_What you have to do_
Each entry below should be echoed exactly, with pictures omitted.

-=-=-=-=-

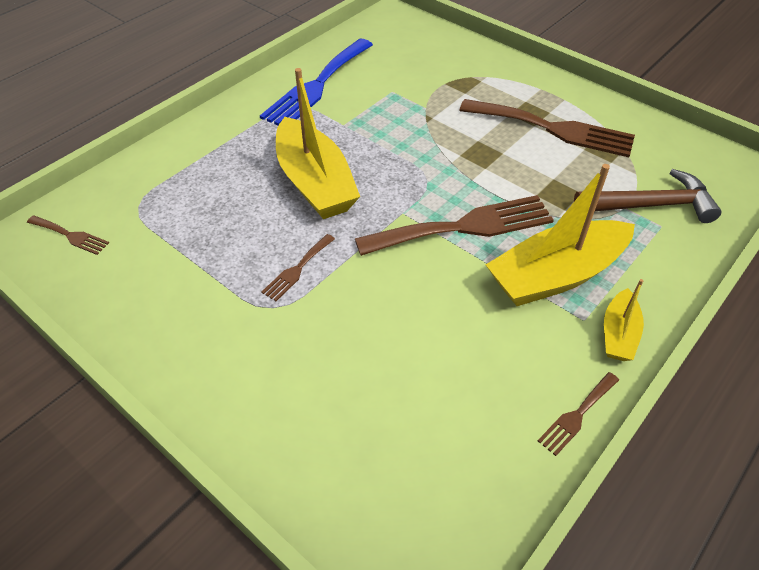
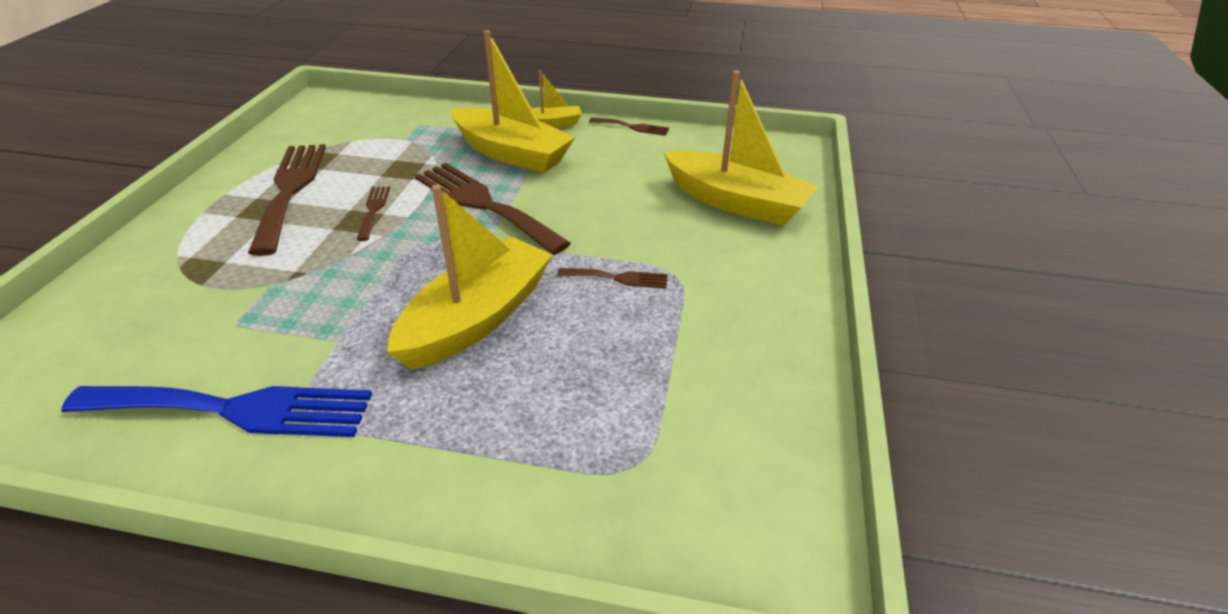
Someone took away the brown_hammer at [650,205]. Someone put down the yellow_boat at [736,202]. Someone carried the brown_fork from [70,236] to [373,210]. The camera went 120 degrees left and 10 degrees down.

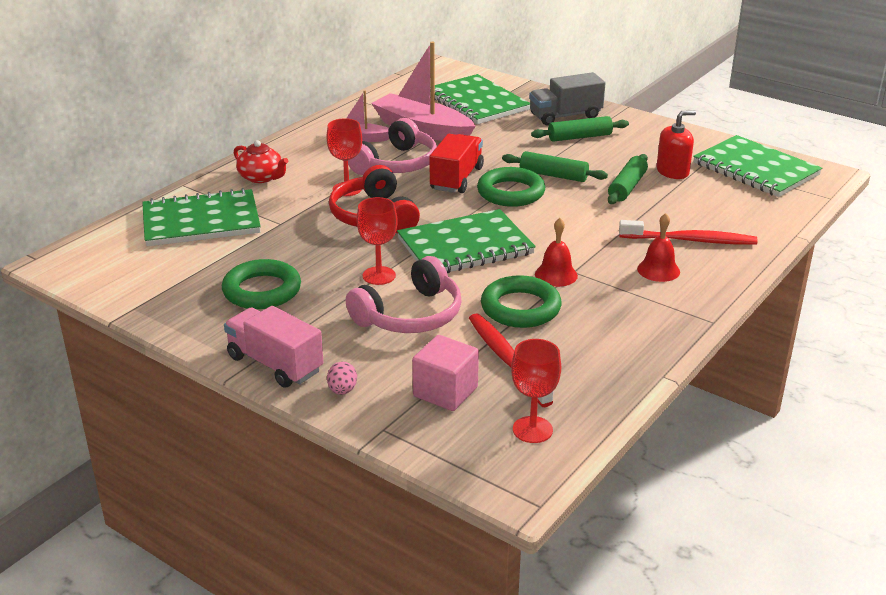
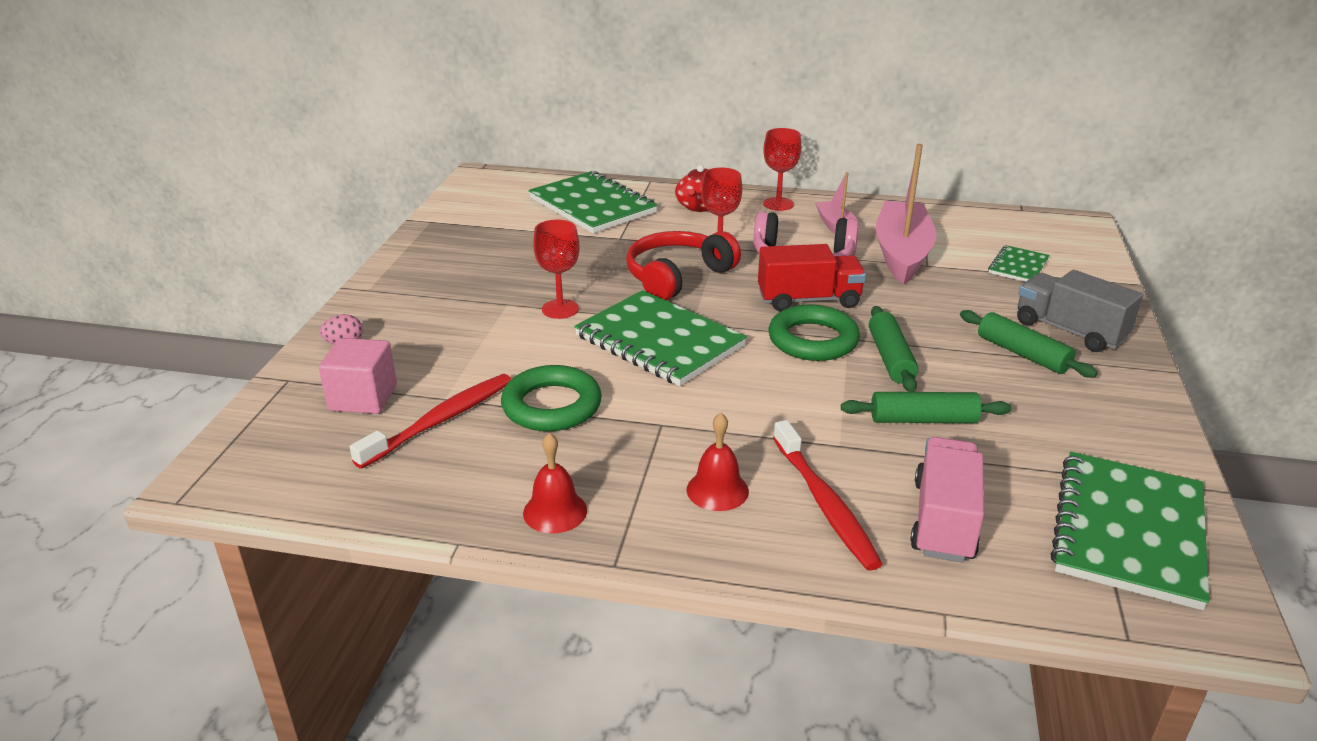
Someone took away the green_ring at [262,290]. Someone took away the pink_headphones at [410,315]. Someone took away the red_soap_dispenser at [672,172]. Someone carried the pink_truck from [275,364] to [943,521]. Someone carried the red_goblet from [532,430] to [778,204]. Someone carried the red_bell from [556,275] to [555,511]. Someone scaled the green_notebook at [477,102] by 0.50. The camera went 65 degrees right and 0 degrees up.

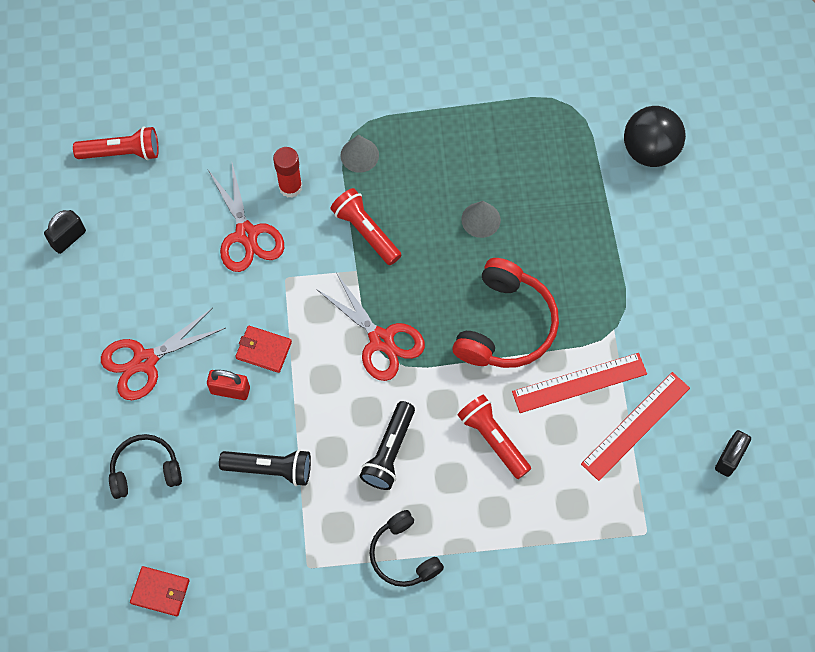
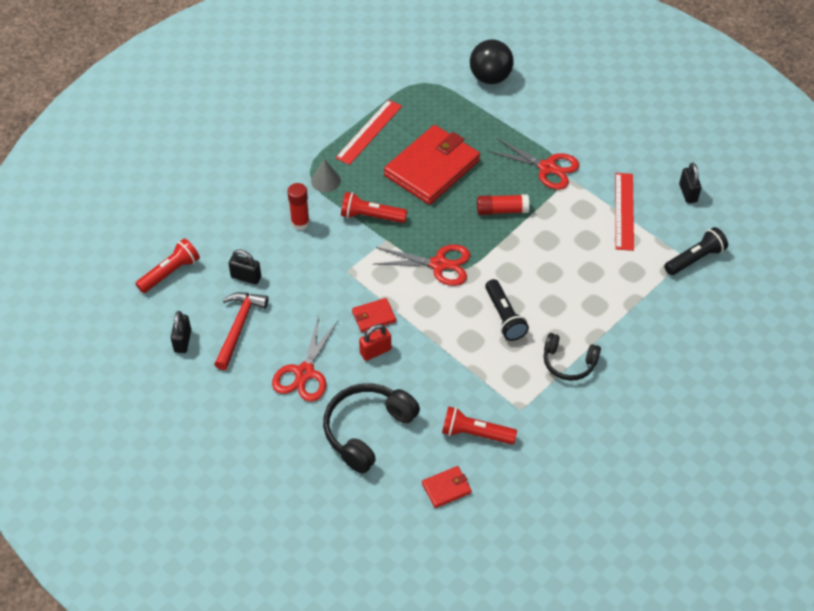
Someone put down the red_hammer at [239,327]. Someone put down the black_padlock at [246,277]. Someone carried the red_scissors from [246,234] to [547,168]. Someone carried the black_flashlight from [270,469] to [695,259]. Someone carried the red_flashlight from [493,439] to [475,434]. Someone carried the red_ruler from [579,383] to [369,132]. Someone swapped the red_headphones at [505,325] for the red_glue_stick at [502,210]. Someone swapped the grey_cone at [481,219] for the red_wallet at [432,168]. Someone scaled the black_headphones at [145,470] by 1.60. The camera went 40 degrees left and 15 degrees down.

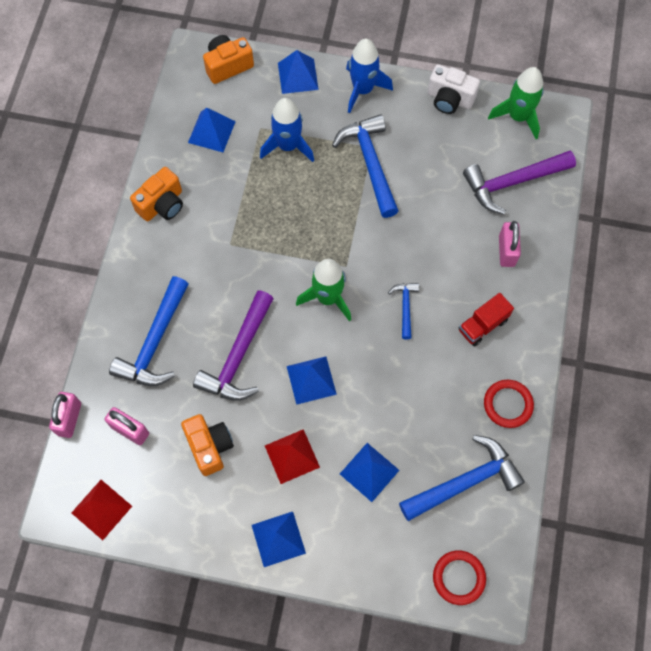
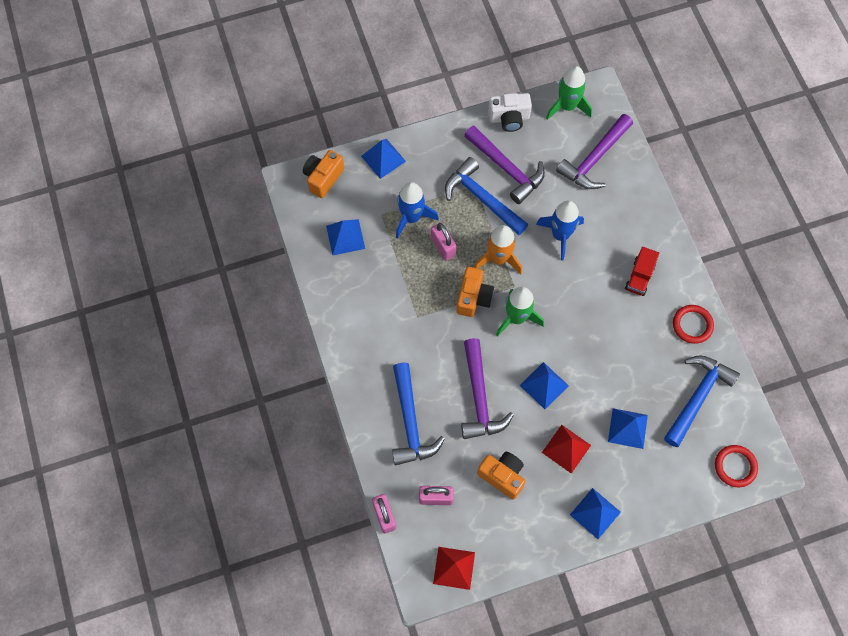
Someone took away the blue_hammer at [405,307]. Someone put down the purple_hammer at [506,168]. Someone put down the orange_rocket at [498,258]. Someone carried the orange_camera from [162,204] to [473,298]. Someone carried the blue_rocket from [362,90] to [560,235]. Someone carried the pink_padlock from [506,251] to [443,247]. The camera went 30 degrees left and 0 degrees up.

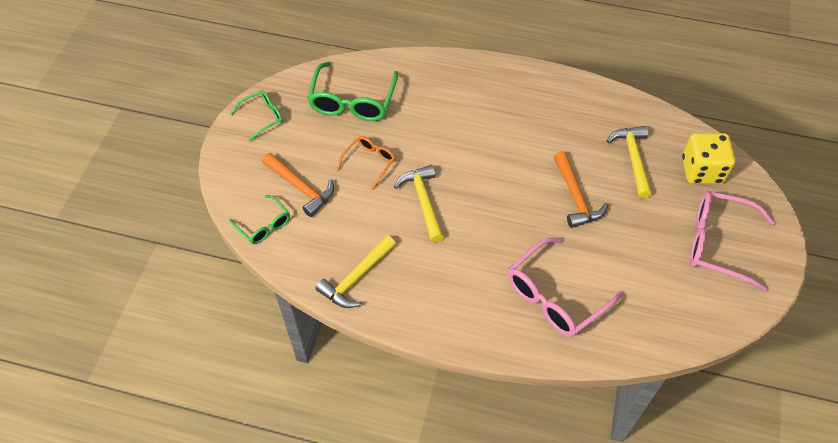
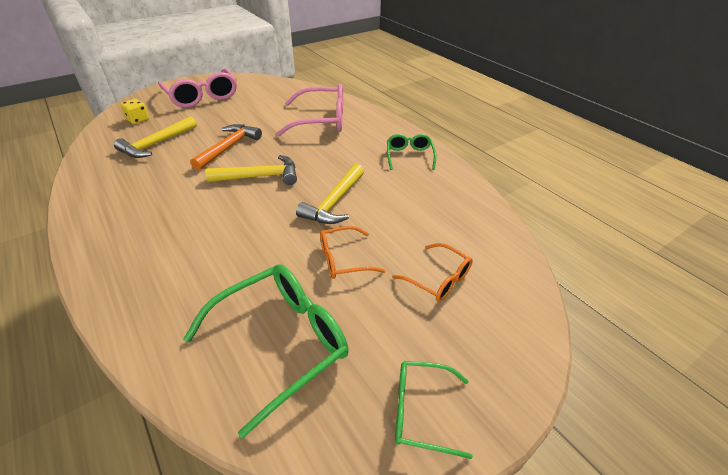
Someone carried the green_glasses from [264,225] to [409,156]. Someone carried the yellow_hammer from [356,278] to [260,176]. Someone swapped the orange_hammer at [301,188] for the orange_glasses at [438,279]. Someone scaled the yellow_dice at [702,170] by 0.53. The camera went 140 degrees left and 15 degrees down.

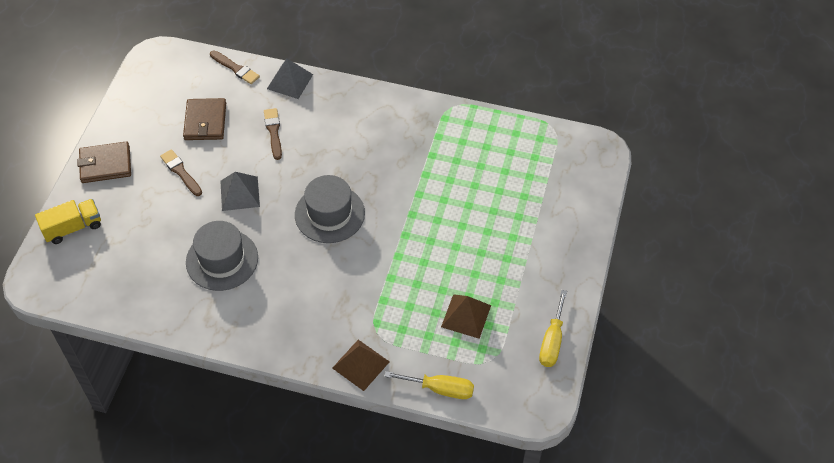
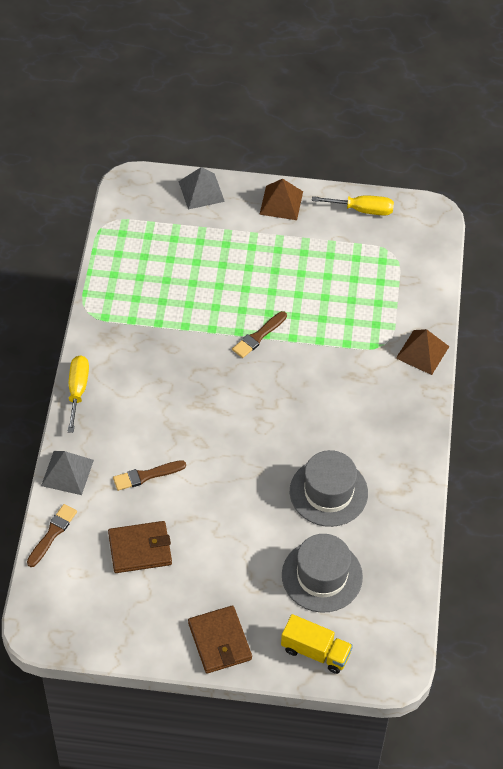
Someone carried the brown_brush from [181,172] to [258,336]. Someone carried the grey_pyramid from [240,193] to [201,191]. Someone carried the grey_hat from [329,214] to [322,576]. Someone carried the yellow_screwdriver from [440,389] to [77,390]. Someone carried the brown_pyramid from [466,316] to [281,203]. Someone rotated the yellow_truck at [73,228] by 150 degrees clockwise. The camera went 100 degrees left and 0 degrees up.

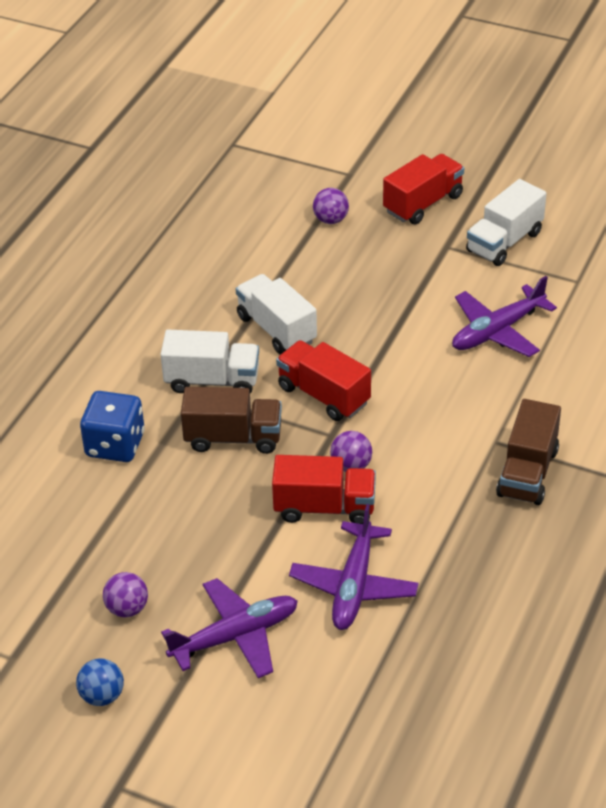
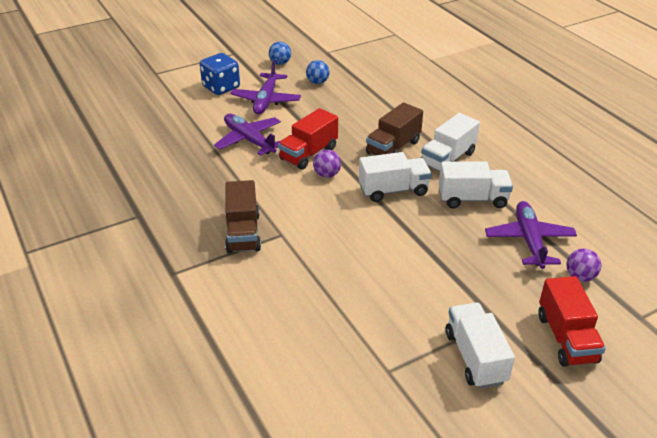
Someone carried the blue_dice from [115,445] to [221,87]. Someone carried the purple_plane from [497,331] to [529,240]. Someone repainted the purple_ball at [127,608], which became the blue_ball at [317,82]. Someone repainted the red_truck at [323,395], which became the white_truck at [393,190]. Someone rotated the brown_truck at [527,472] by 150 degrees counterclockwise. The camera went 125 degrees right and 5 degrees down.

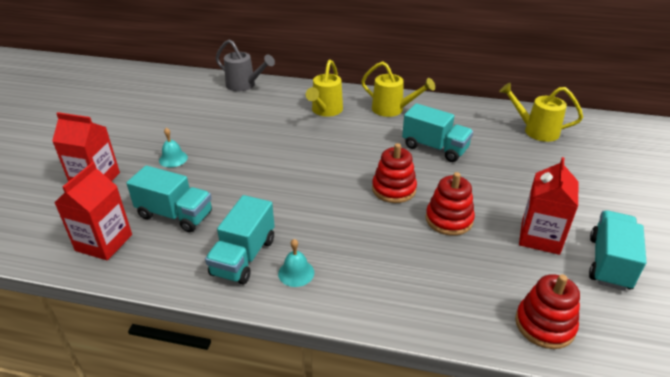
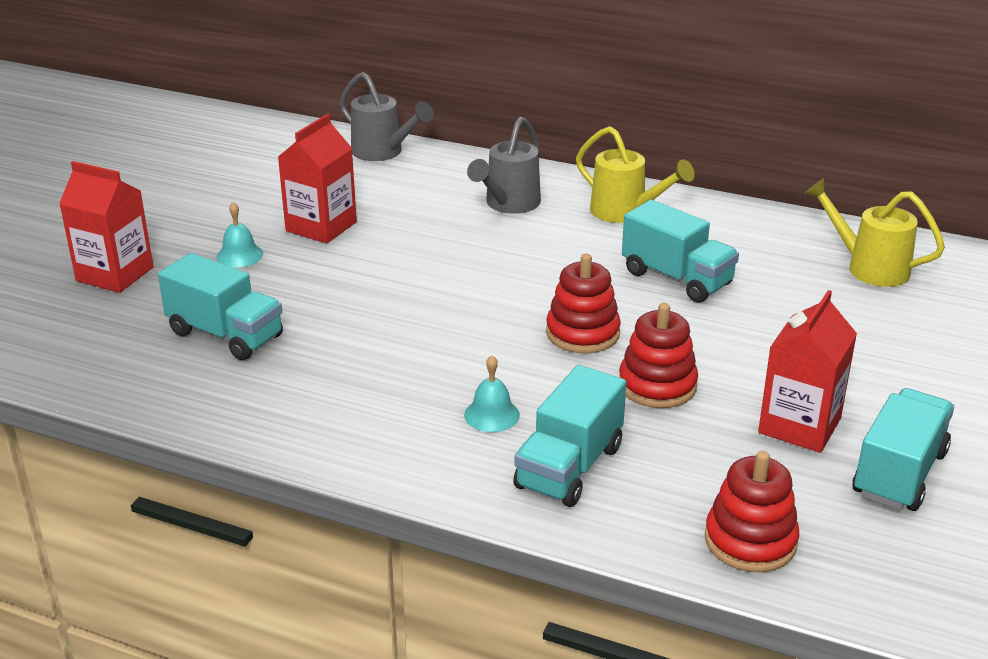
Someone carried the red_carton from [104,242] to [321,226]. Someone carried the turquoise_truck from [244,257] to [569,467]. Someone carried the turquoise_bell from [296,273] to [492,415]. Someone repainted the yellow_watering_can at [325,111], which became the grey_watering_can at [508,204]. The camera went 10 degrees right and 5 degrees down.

-=-=-=-=-

_Solution to the exercise_
Someone took away the brown_hammer at [650,205]. Someone put down the yellow_boat at [736,202]. Someone carried the brown_fork from [70,236] to [373,210]. The camera went 120 degrees left and 10 degrees down.

Someone took away the green_ring at [262,290]. Someone took away the pink_headphones at [410,315]. Someone took away the red_soap_dispenser at [672,172]. Someone carried the pink_truck from [275,364] to [943,521]. Someone carried the red_goblet from [532,430] to [778,204]. Someone carried the red_bell from [556,275] to [555,511]. Someone scaled the green_notebook at [477,102] by 0.50. The camera went 65 degrees right and 0 degrees up.

Someone put down the red_hammer at [239,327]. Someone put down the black_padlock at [246,277]. Someone carried the red_scissors from [246,234] to [547,168]. Someone carried the black_flashlight from [270,469] to [695,259]. Someone carried the red_flashlight from [493,439] to [475,434]. Someone carried the red_ruler from [579,383] to [369,132]. Someone swapped the red_headphones at [505,325] for the red_glue_stick at [502,210]. Someone swapped the grey_cone at [481,219] for the red_wallet at [432,168]. Someone scaled the black_headphones at [145,470] by 1.60. The camera went 40 degrees left and 15 degrees down.

Someone took away the blue_hammer at [405,307]. Someone put down the purple_hammer at [506,168]. Someone put down the orange_rocket at [498,258]. Someone carried the orange_camera from [162,204] to [473,298]. Someone carried the blue_rocket from [362,90] to [560,235]. Someone carried the pink_padlock from [506,251] to [443,247]. The camera went 30 degrees left and 0 degrees up.

Someone carried the green_glasses from [264,225] to [409,156]. Someone carried the yellow_hammer from [356,278] to [260,176]. Someone swapped the orange_hammer at [301,188] for the orange_glasses at [438,279]. Someone scaled the yellow_dice at [702,170] by 0.53. The camera went 140 degrees left and 15 degrees down.

Someone carried the brown_brush from [181,172] to [258,336]. Someone carried the grey_pyramid from [240,193] to [201,191]. Someone carried the grey_hat from [329,214] to [322,576]. Someone carried the yellow_screwdriver from [440,389] to [77,390]. Someone carried the brown_pyramid from [466,316] to [281,203]. Someone rotated the yellow_truck at [73,228] by 150 degrees clockwise. The camera went 100 degrees left and 0 degrees up.

Someone carried the blue_dice from [115,445] to [221,87]. Someone carried the purple_plane from [497,331] to [529,240]. Someone repainted the purple_ball at [127,608], which became the blue_ball at [317,82]. Someone repainted the red_truck at [323,395], which became the white_truck at [393,190]. Someone rotated the brown_truck at [527,472] by 150 degrees counterclockwise. The camera went 125 degrees right and 5 degrees down.

Someone carried the red_carton from [104,242] to [321,226]. Someone carried the turquoise_truck from [244,257] to [569,467]. Someone carried the turquoise_bell from [296,273] to [492,415]. Someone repainted the yellow_watering_can at [325,111], which became the grey_watering_can at [508,204]. The camera went 10 degrees right and 5 degrees down.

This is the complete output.